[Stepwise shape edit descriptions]
^^^^^^^^^^^^^^^^

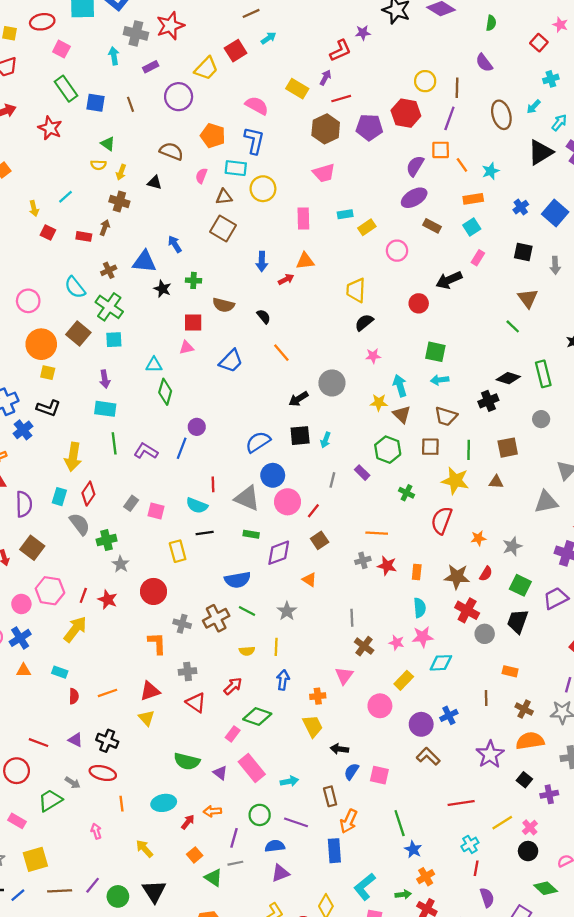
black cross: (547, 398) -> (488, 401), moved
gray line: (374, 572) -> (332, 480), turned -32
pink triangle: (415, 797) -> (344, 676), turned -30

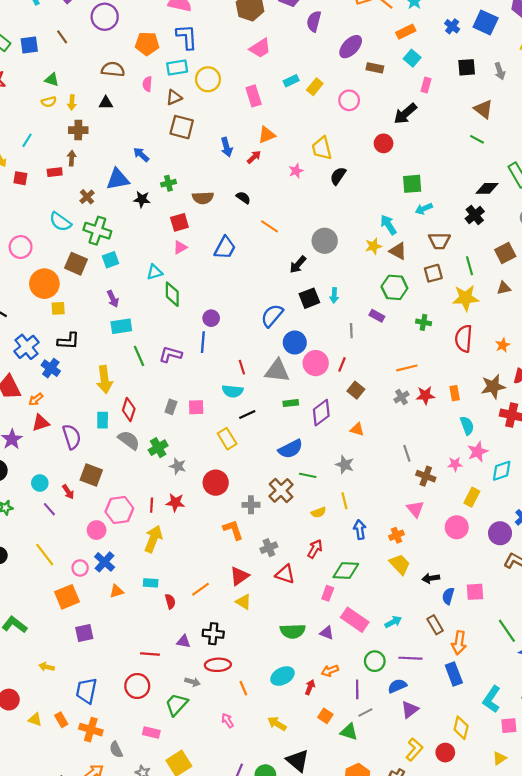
purple semicircle: (415, 166) -> (314, 21), moved
pink star: (373, 356) -> (296, 171), moved

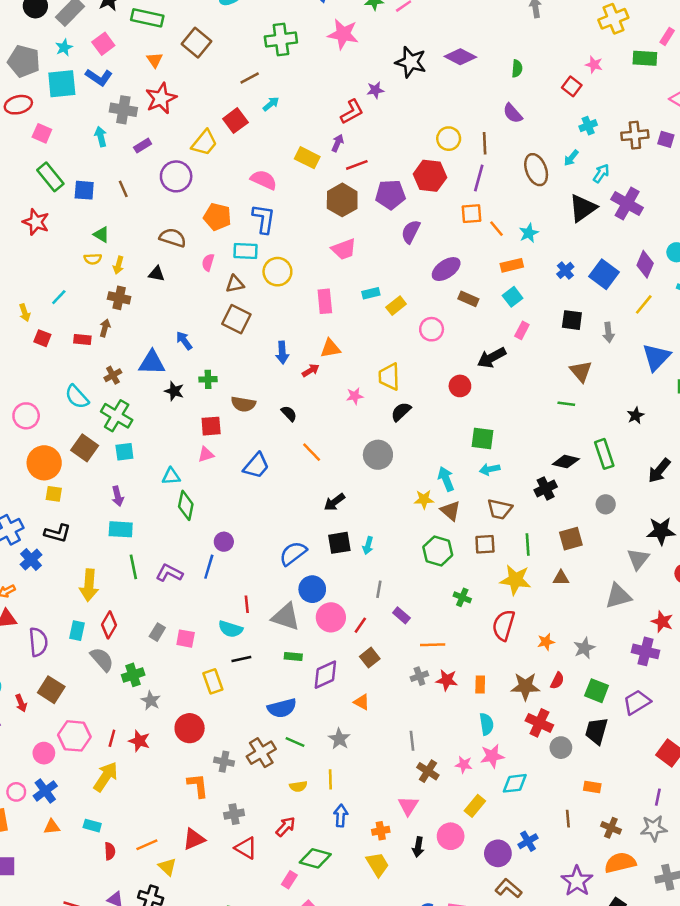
green line: (477, 139) -> (566, 404), turned -32
gray circle: (325, 241) -> (378, 455), moved
purple rectangle: (377, 316) -> (401, 615), moved
black arrow: (431, 578) -> (418, 847), moved, turned -84
yellow triangle: (243, 602) -> (167, 867), moved

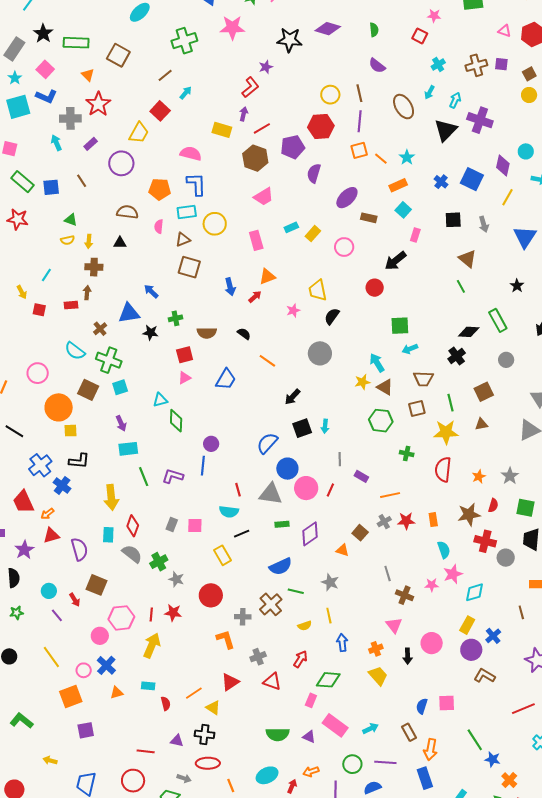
green line: (566, 404) -> (461, 286), turned 64
brown square: (370, 658) -> (360, 533), moved
yellow rectangle: (475, 806) -> (467, 625), moved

^^^^^^^^^^^^^^^^

▶ **WRITTEN TASK**: Find the lines in the records that contain the word "moved", then copy every one of them.

▶ **OUTPUT OF THE TASK**:
black cross: (547, 398) -> (488, 401), moved
purple semicircle: (415, 166) -> (314, 21), moved
pink star: (373, 356) -> (296, 171), moved
gray circle: (325, 241) -> (378, 455), moved
purple rectangle: (377, 316) -> (401, 615), moved
black arrow: (431, 578) -> (418, 847), moved, turned -84
yellow triangle: (243, 602) -> (167, 867), moved
brown square: (370, 658) -> (360, 533), moved
yellow rectangle: (475, 806) -> (467, 625), moved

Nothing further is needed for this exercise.